Content starts

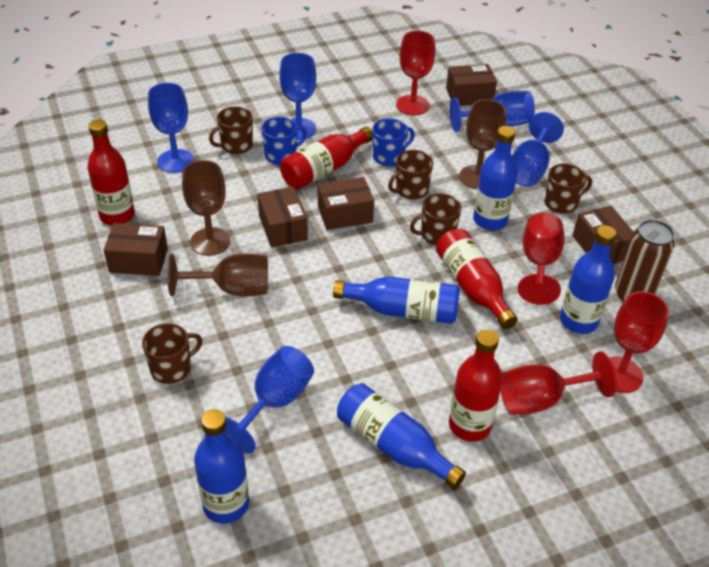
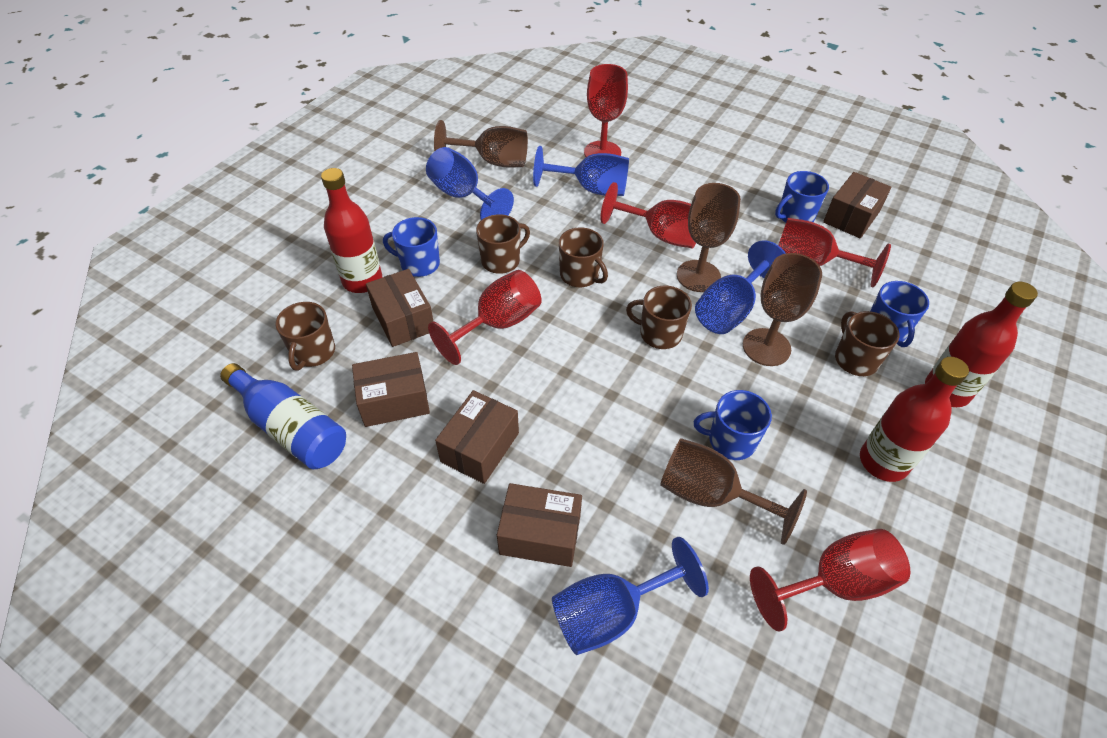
blue bottle: [194,409,249,524] [333,276,460,324] [337,383,466,489] [473,126,517,230] [560,225,617,334] = 5 -> [220,363,346,469] = 1
blue goblet: [148,83,194,173] [226,346,314,454] [279,53,316,140] [450,91,535,132] [512,112,564,187] = 5 -> [426,147,514,220] [533,146,629,196] [552,537,709,655] [695,240,786,334] = 4
blue mug: [261,117,307,165] [372,118,415,166] = 2 -> [383,217,440,277] [694,390,772,460] [775,171,829,223] [870,281,929,347] = 4
brown can: [615,219,675,302] = 1 -> none = 0
brown goblet: [167,253,268,297] [182,160,230,256] [459,99,506,189] = 3 -> [434,120,528,168] [660,438,807,545] [677,183,741,292] [743,253,822,366] = 4
red bottle: [88,120,135,226] [280,127,373,189] [436,229,518,329] [449,329,503,442] = 4 -> [321,168,382,293] [860,357,969,482] [925,282,1038,407] = 3
red goblet: [396,31,435,115] [500,351,617,415] [518,213,565,305] [609,291,669,393] = 4 -> [428,270,541,365] [584,64,628,157] [600,182,696,248] [750,529,910,632] [778,218,891,287] = 5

Content ends

## Problem description
Could you reproduce, exactly as written, the lines running from the one with "blue mug: [261,117,307,165]" to the end of the entries above?

## Your solution
blue mug: [261,117,307,165] [372,118,415,166] = 2 -> [383,217,440,277] [694,390,772,460] [775,171,829,223] [870,281,929,347] = 4
brown can: [615,219,675,302] = 1 -> none = 0
brown goblet: [167,253,268,297] [182,160,230,256] [459,99,506,189] = 3 -> [434,120,528,168] [660,438,807,545] [677,183,741,292] [743,253,822,366] = 4
red bottle: [88,120,135,226] [280,127,373,189] [436,229,518,329] [449,329,503,442] = 4 -> [321,168,382,293] [860,357,969,482] [925,282,1038,407] = 3
red goblet: [396,31,435,115] [500,351,617,415] [518,213,565,305] [609,291,669,393] = 4 -> [428,270,541,365] [584,64,628,157] [600,182,696,248] [750,529,910,632] [778,218,891,287] = 5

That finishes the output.